• Task goal:
The answer must be every line of the records below that contains the word "purple".

• Extracted entries:
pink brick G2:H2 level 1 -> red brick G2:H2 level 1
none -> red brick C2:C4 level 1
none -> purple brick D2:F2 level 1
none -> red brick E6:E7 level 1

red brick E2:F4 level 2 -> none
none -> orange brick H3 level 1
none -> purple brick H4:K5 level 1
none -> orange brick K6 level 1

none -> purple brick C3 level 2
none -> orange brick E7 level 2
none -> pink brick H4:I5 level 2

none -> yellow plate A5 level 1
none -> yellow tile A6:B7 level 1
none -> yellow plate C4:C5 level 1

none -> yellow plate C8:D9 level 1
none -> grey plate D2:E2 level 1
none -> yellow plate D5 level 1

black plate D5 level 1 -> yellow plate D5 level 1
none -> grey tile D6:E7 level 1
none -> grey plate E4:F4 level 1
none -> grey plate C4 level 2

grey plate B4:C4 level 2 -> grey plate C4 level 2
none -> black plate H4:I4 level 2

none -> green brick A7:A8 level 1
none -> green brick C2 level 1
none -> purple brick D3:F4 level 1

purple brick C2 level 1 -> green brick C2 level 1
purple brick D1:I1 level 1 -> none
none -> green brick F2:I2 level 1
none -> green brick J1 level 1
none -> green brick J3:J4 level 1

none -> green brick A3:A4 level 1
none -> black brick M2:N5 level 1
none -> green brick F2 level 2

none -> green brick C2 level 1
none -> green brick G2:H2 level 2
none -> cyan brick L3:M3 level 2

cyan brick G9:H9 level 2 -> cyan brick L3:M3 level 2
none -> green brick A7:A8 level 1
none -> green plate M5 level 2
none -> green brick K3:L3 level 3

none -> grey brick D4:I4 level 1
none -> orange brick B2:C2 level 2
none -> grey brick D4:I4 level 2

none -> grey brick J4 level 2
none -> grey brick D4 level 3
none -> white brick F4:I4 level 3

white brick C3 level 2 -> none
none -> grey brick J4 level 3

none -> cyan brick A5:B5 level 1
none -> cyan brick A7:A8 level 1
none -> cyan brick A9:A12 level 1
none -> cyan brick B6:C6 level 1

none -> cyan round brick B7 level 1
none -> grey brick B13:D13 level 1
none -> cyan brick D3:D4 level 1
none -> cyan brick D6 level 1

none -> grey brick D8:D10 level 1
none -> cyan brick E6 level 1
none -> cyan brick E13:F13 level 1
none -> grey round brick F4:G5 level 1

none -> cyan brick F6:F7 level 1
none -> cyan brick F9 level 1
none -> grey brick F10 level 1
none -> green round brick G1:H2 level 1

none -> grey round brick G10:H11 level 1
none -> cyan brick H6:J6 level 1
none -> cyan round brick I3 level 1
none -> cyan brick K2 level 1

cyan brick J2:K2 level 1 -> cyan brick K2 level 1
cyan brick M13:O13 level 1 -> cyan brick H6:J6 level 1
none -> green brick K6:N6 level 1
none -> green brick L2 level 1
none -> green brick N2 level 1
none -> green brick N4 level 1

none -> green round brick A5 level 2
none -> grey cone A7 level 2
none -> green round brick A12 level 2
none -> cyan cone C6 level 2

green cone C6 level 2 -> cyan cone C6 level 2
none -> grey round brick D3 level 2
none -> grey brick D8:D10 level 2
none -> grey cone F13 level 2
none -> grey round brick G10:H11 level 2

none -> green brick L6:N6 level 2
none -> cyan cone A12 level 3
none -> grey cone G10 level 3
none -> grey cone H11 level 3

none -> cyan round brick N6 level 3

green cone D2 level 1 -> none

• Result of the task:
none -> purple brick D2:F2 level 1
none -> purple brick H4:K5 level 1
none -> purple brick C3 level 2
none -> purple brick D3:F4 level 1
purple brick C2 level 1 -> green brick C2 level 1
purple brick D1:I1 level 1 -> none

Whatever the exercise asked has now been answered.